Required action:
Return the data below unchanged, without images.

--- Input ---

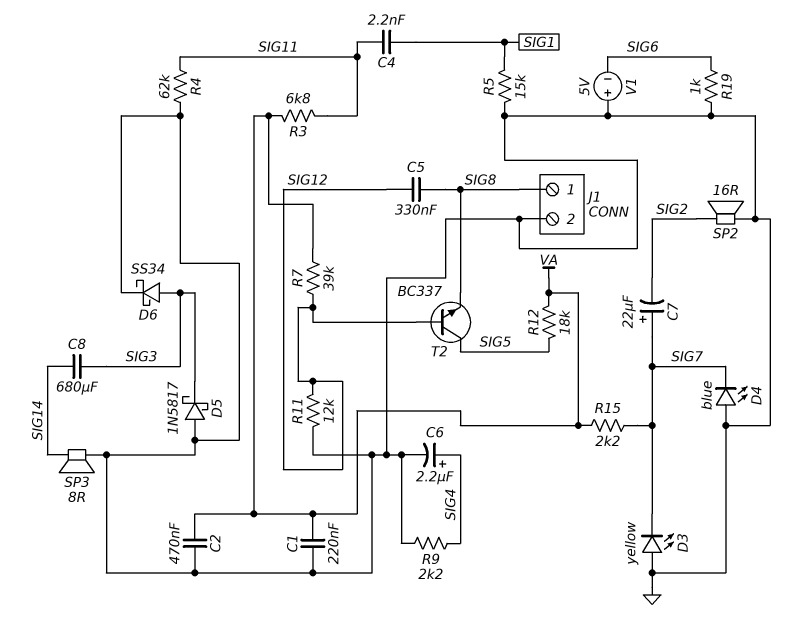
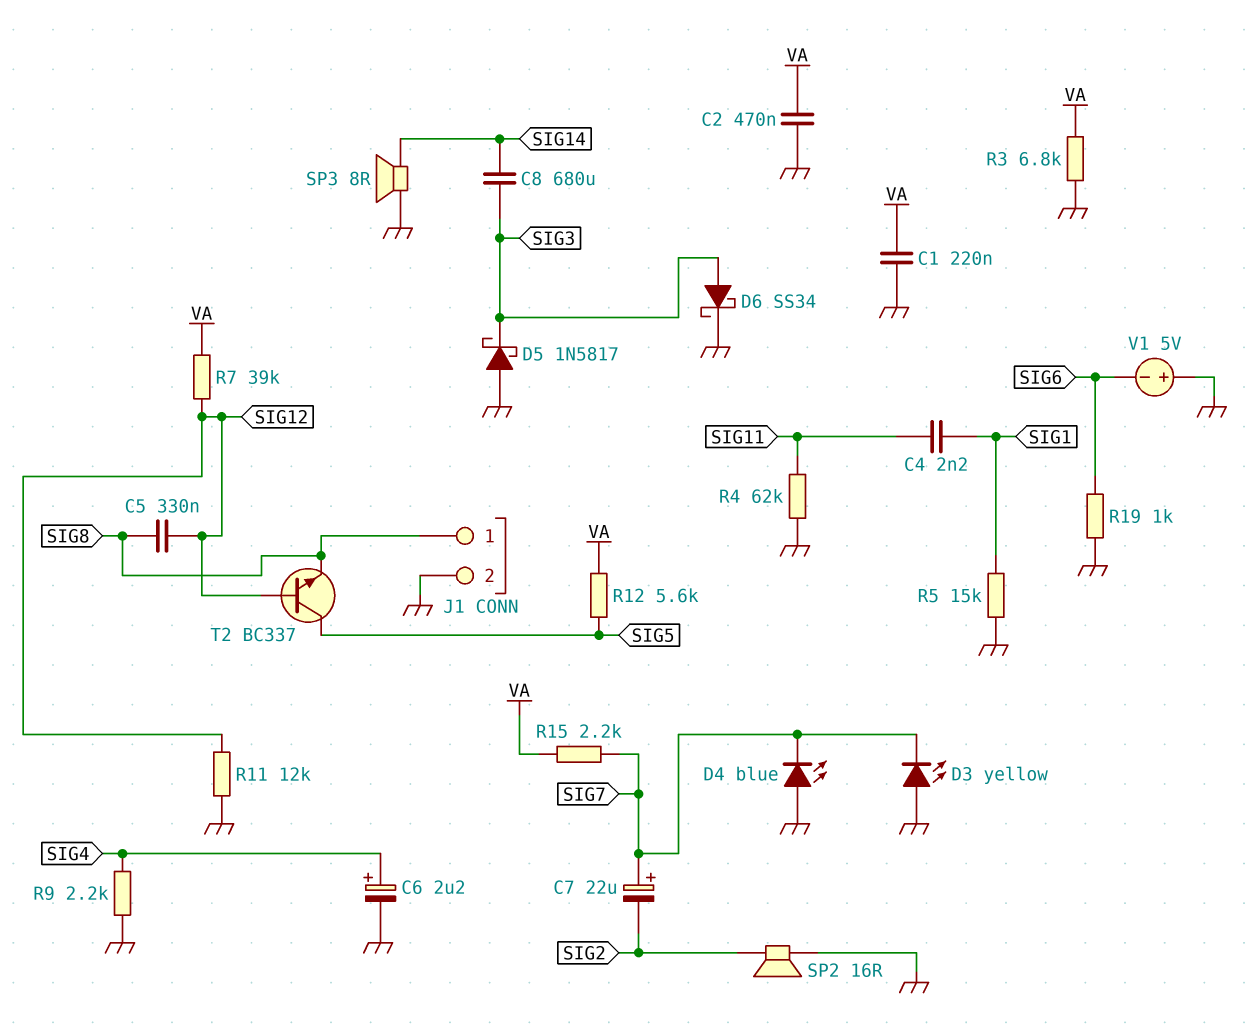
R3: 6.8k (SIG11, VA) -> 6.8k (GND, VA)
R12: 18k (SIG5, VA) -> 5.6k (SIG5, VA)

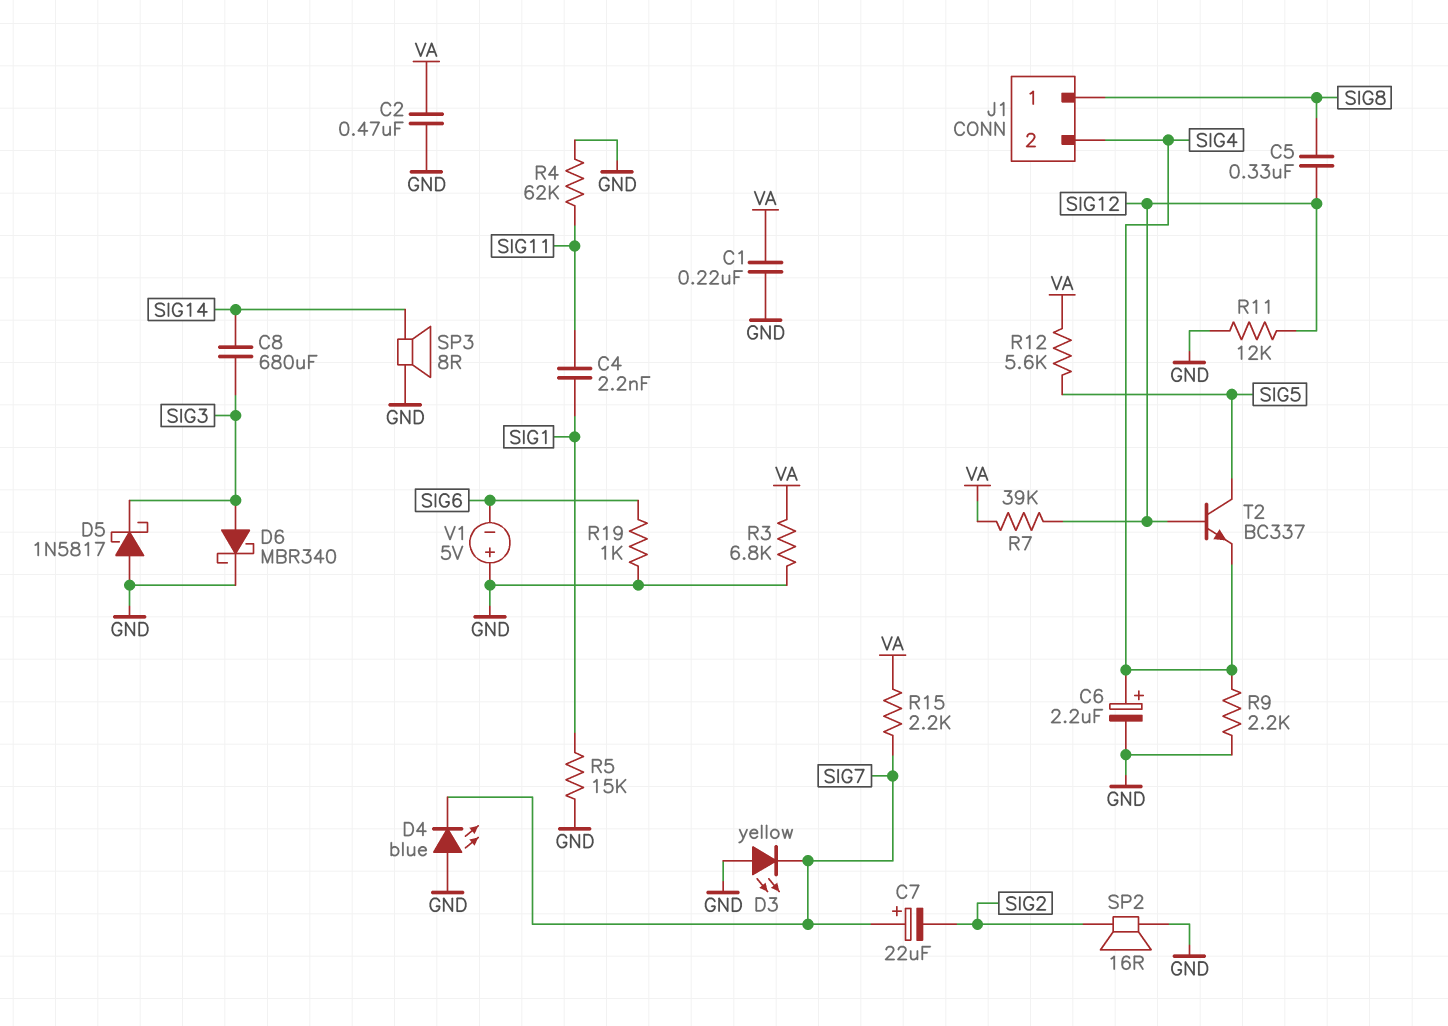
D6: schottky SS34 (A SIG3, K GND) -> schottky MBR340 (A SIG3, K GND)
J1 pin 2: GND -> SIG4
T2: NPN BC337 (B SIG12, C SIG5, E SIG8) -> NPN BC337 (B SIG12, C SIG5, E SIG4)

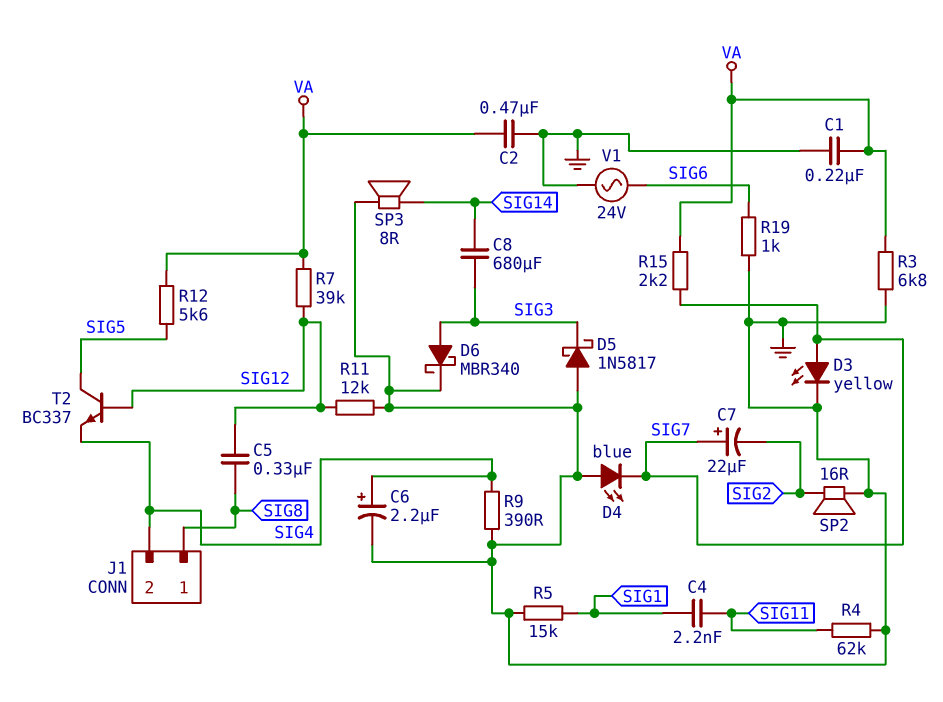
D3: LED yellow (A GND, K SIG7) -> LED yellow (A SIG7, K GND)
R9: 2.2k (GND, SIG4) -> 390 (GND, SIG4)
V1: 5V (plus GND, minus SIG6) -> AC 24V (GND, SIG6)

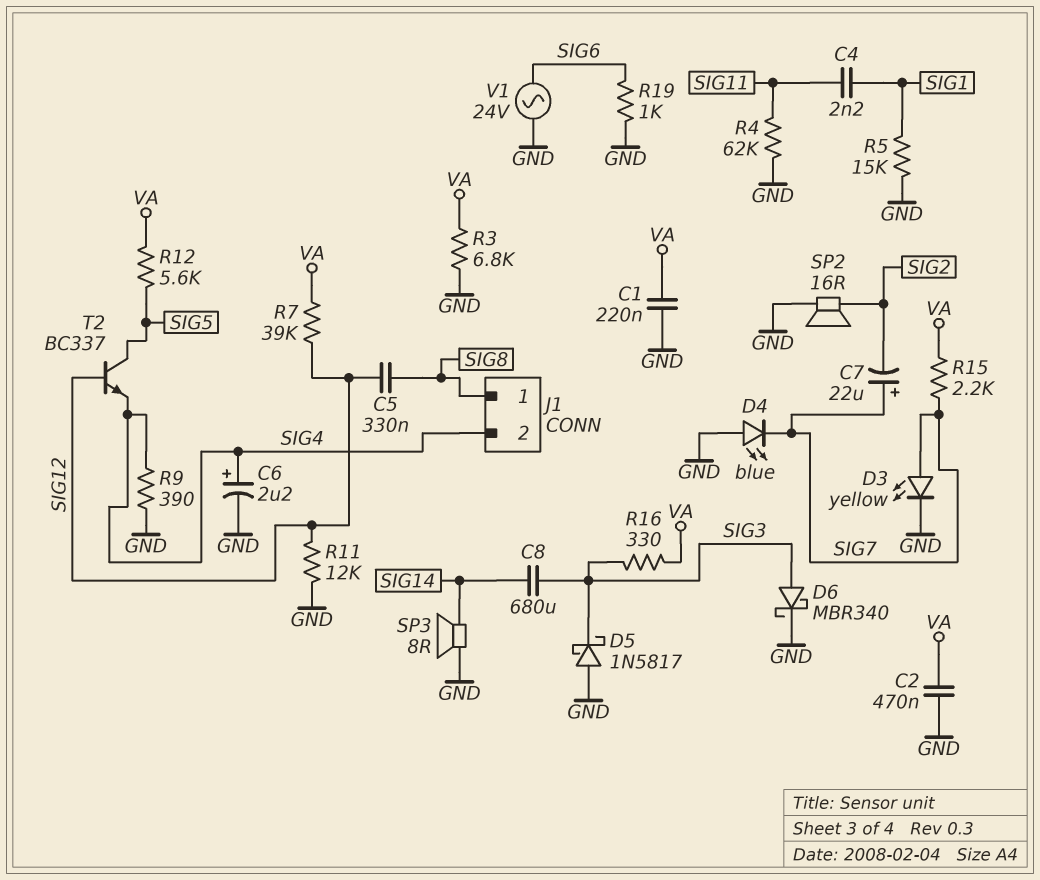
R16: none -> 330 (SIG3, VA)

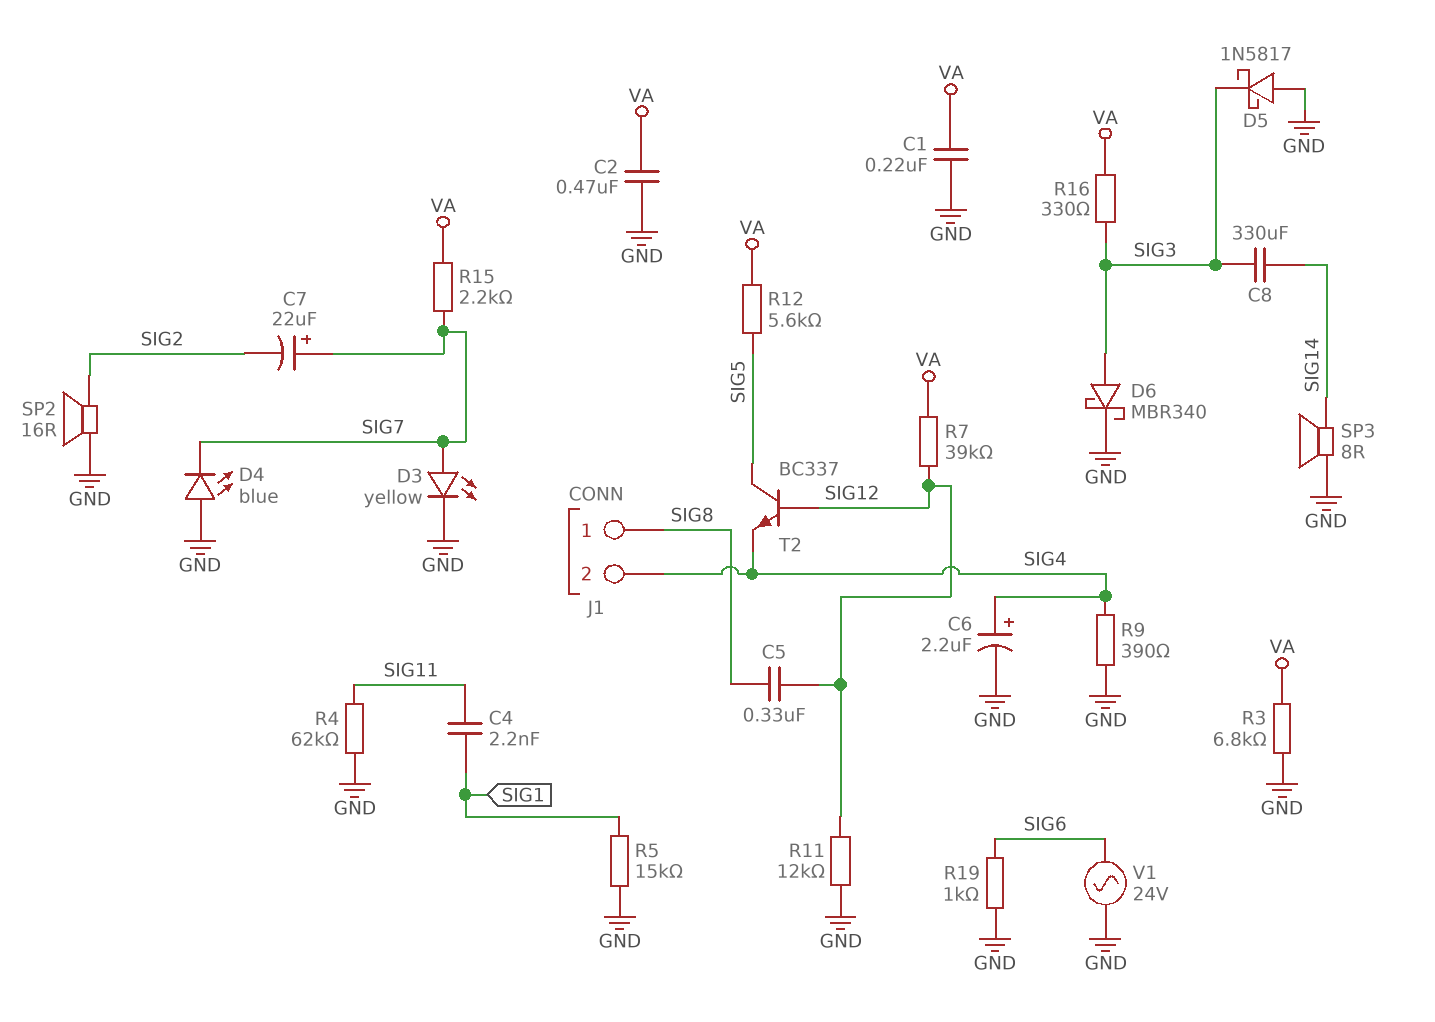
C8: 680uF (SIG3, SIG14) -> 330uF (SIG3, SIG14)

---

Exercise output:
R3: 6.8k (SIG11, VA) -> 6.8k (GND, VA)
R12: 18k (SIG5, VA) -> 5.6k (SIG5, VA)

D6: schottky SS34 (A SIG3, K GND) -> schottky MBR340 (A SIG3, K GND)
J1 pin 2: GND -> SIG4
T2: NPN BC337 (B SIG12, C SIG5, E SIG8) -> NPN BC337 (B SIG12, C SIG5, E SIG4)

D3: LED yellow (A GND, K SIG7) -> LED yellow (A SIG7, K GND)
R9: 2.2k (GND, SIG4) -> 390 (GND, SIG4)
V1: 5V (plus GND, minus SIG6) -> AC 24V (GND, SIG6)

R16: none -> 330 (SIG3, VA)

C8: 680uF (SIG3, SIG14) -> 330uF (SIG3, SIG14)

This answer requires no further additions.